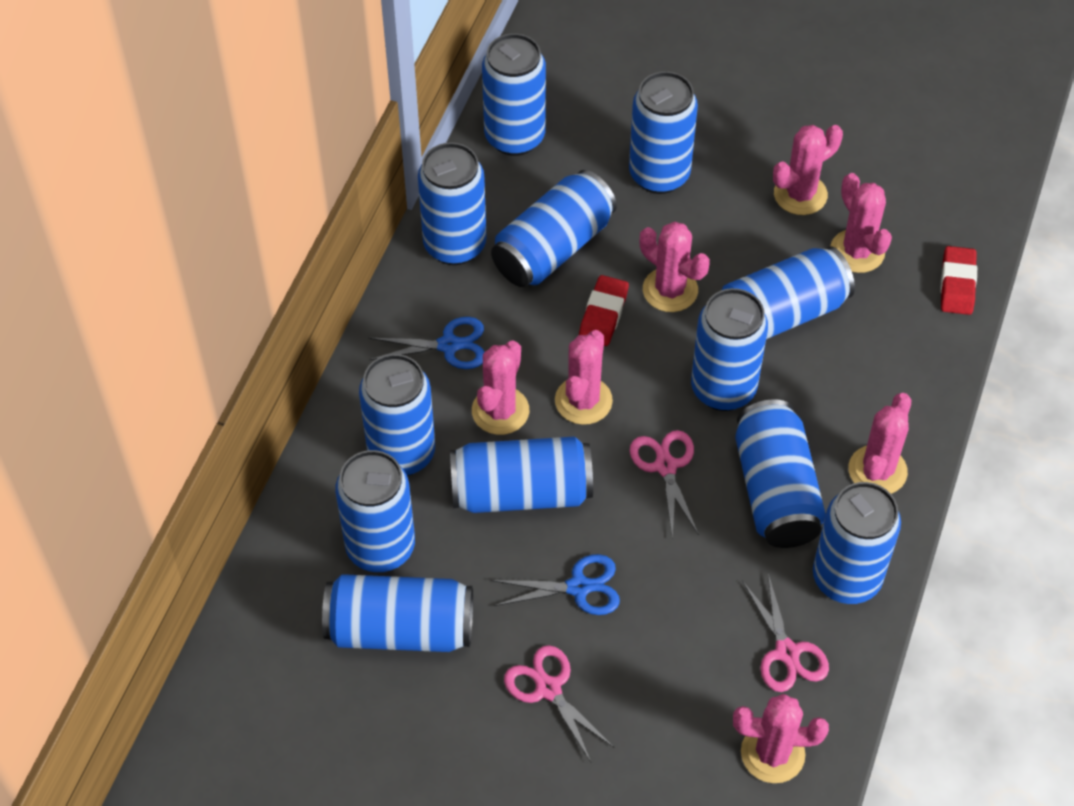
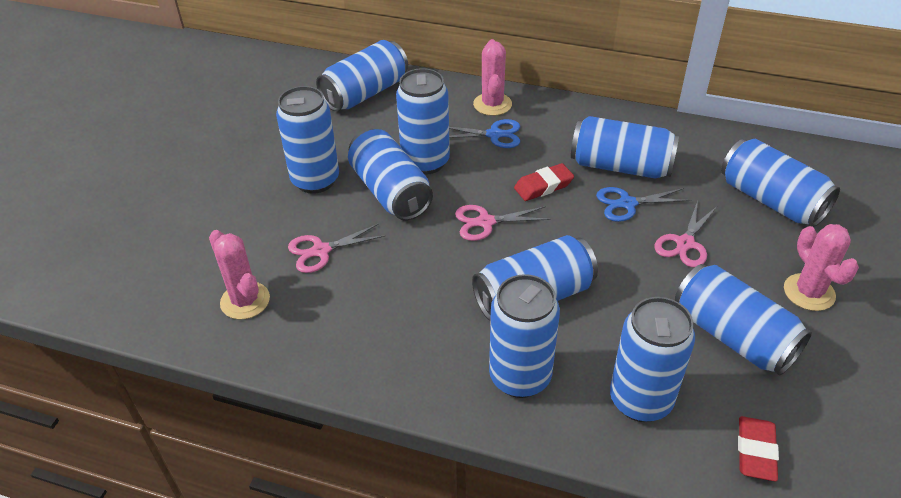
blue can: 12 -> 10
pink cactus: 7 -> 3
---
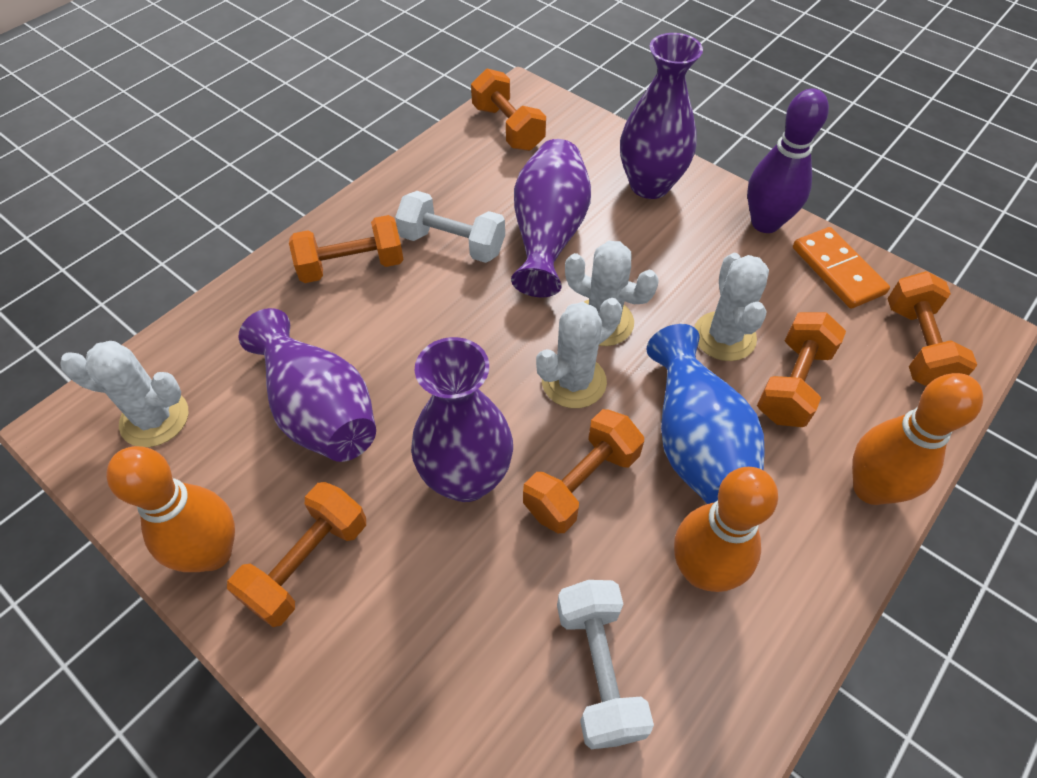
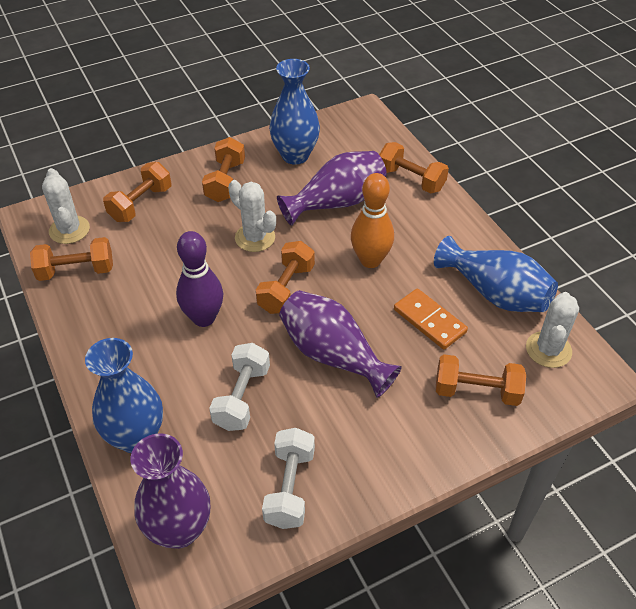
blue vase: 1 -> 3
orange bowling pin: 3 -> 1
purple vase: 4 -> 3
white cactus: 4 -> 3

_Activity:_
From the records above, print exactly the lines that run from the line with "orange bowling pin: 3 -> 1" to the line with "white cactus: 4 -> 3", inclusive.

_Solved problem:_
orange bowling pin: 3 -> 1
purple vase: 4 -> 3
white cactus: 4 -> 3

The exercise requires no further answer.